[Scene edit records]

========

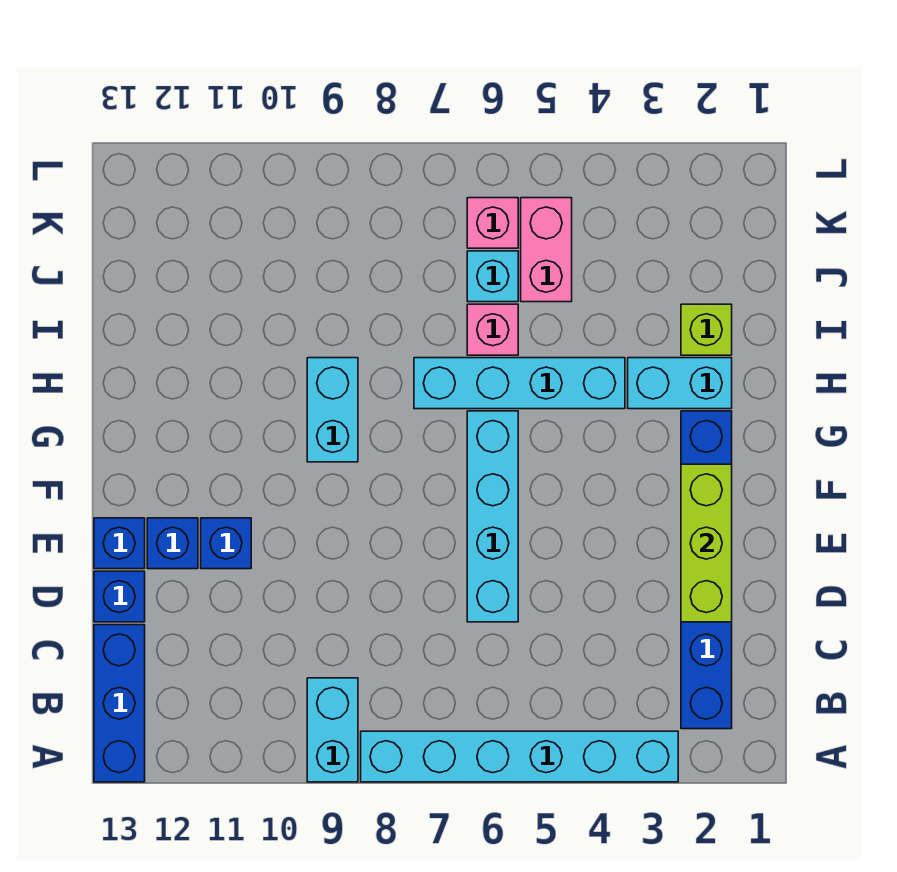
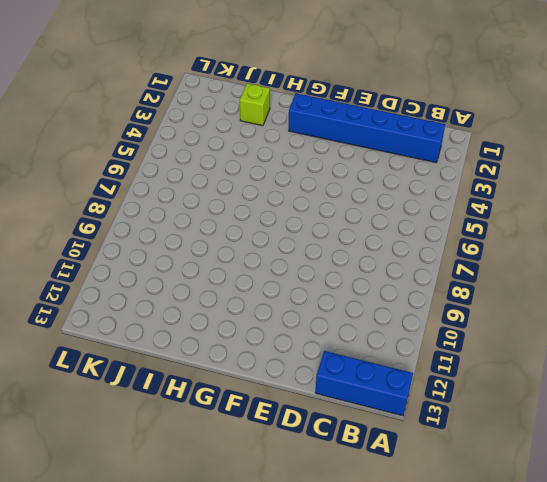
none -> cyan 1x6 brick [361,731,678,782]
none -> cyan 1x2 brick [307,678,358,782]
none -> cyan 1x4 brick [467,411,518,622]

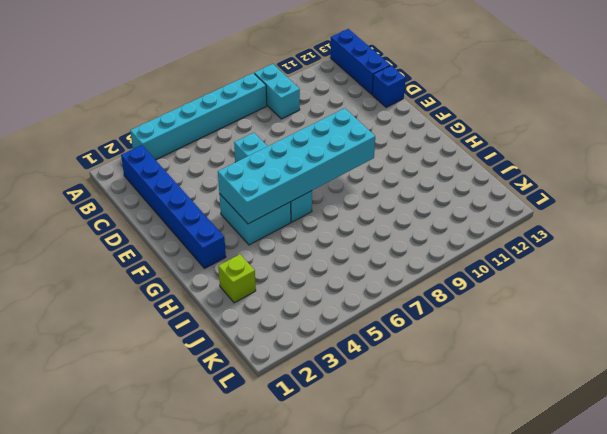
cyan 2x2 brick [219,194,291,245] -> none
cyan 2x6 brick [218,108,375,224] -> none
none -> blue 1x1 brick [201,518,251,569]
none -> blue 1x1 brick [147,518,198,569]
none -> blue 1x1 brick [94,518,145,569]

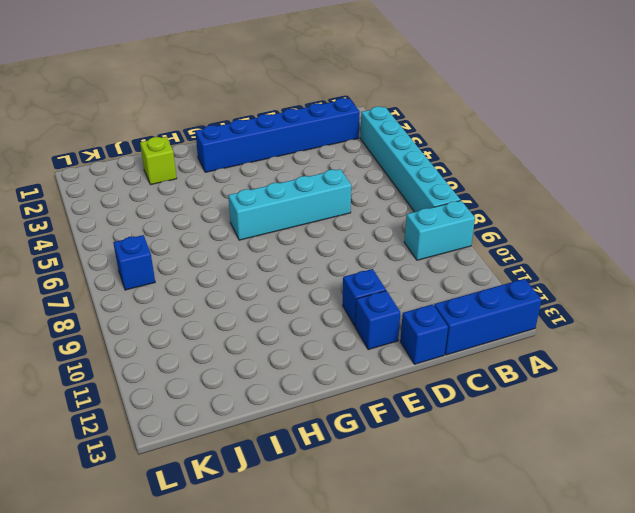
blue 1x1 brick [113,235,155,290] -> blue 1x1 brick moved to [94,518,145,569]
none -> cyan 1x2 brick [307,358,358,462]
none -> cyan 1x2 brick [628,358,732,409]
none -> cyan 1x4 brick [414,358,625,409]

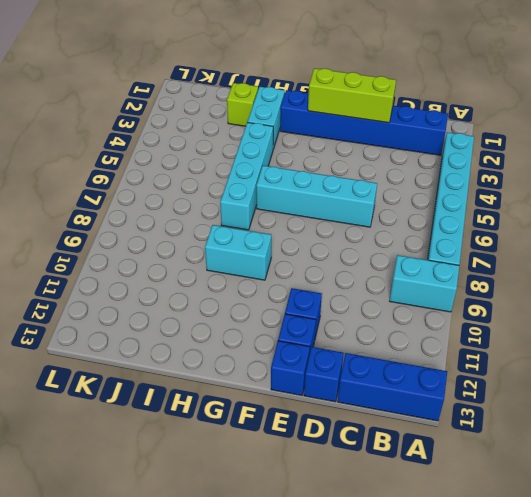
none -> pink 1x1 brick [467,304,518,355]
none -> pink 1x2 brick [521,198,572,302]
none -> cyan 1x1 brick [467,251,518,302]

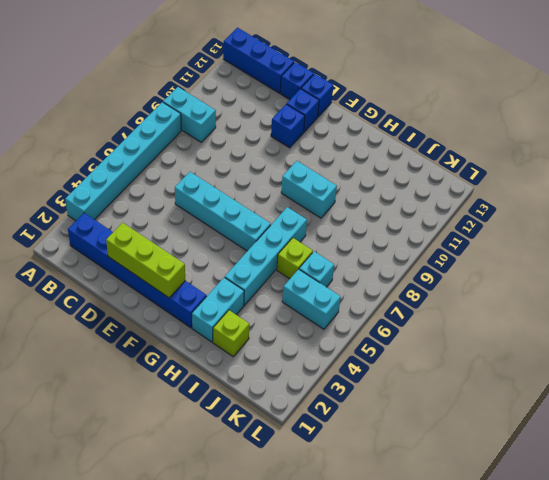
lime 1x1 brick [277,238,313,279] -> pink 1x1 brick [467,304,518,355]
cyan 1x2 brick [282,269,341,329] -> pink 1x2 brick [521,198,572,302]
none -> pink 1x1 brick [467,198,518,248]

========

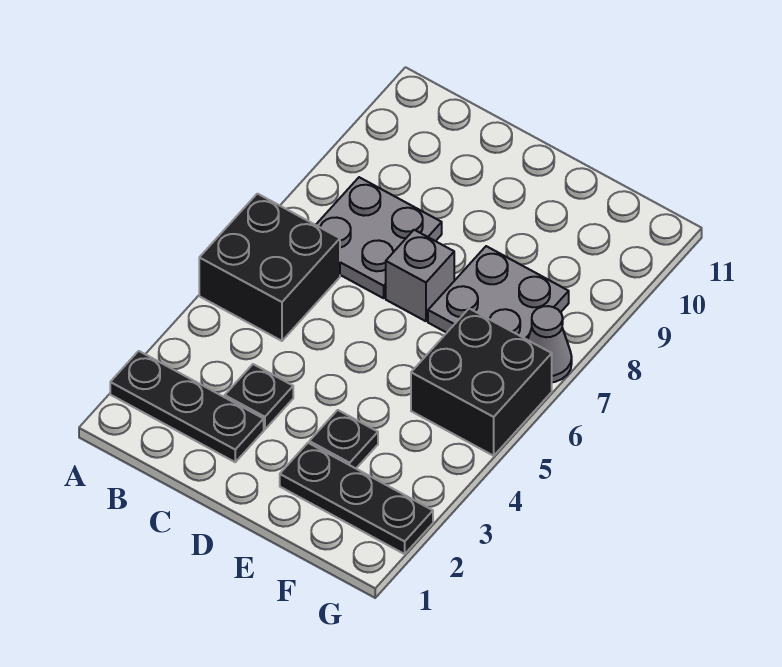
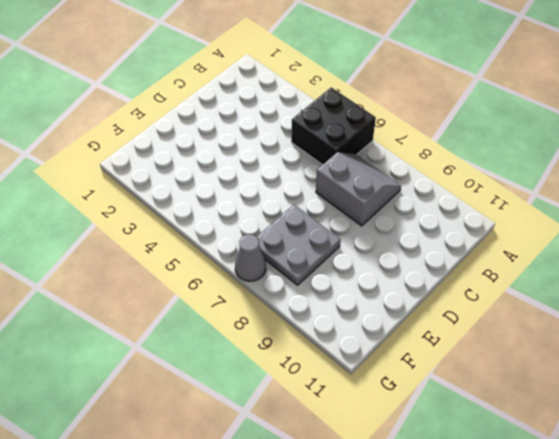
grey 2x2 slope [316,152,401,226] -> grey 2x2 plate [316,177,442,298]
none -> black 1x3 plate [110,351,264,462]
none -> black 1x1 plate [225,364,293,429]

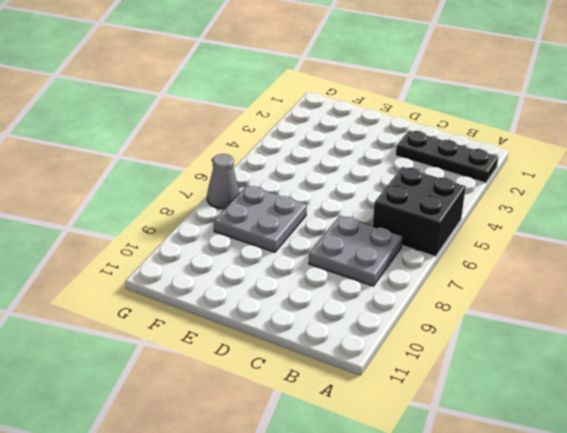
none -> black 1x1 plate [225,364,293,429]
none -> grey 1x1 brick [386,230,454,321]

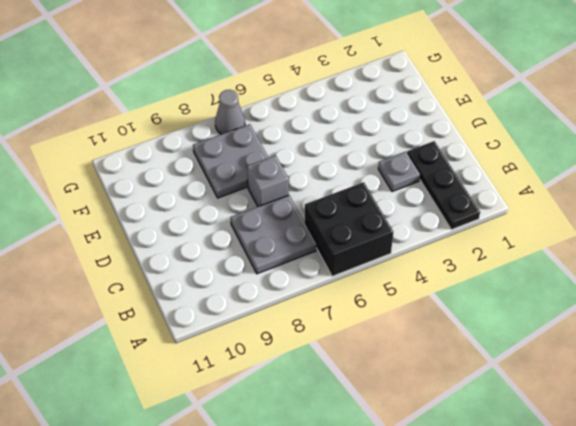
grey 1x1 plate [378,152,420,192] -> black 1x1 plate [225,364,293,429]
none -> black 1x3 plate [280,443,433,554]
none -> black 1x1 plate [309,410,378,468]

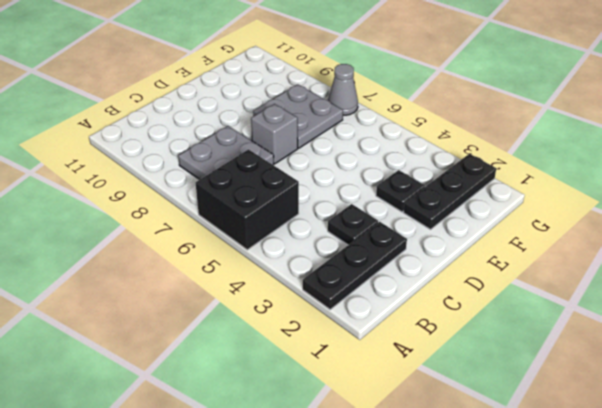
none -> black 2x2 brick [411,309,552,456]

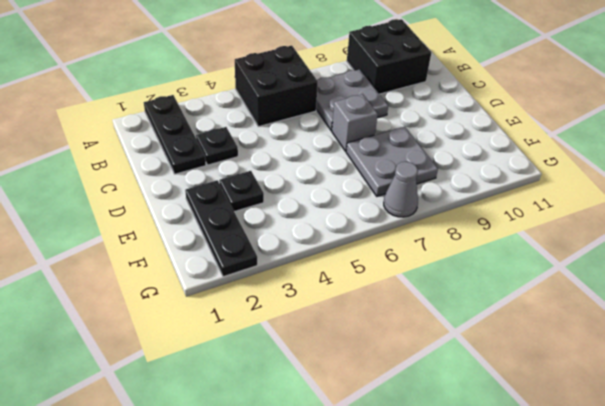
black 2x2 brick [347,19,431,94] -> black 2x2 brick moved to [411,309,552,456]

========

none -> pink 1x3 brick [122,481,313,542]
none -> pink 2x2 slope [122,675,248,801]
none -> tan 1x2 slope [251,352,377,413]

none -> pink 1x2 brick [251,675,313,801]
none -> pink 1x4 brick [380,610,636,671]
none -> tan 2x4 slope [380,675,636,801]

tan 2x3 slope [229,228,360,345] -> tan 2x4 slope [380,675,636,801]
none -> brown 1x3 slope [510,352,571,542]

========

BRIEF → When copying from the data above, print only the lines from the line containing "none -> cyan 1x1 brick [467,251,518,302]" to the line containing "none -> pink 1x1 brick [467,198,518,248]", exactly, and leave the pictures out.

ANSWER SPACE →
none -> cyan 1x1 brick [467,251,518,302]

lime 1x1 brick [277,238,313,279] -> pink 1x1 brick [467,304,518,355]
cyan 1x2 brick [282,269,341,329] -> pink 1x2 brick [521,198,572,302]
none -> pink 1x1 brick [467,198,518,248]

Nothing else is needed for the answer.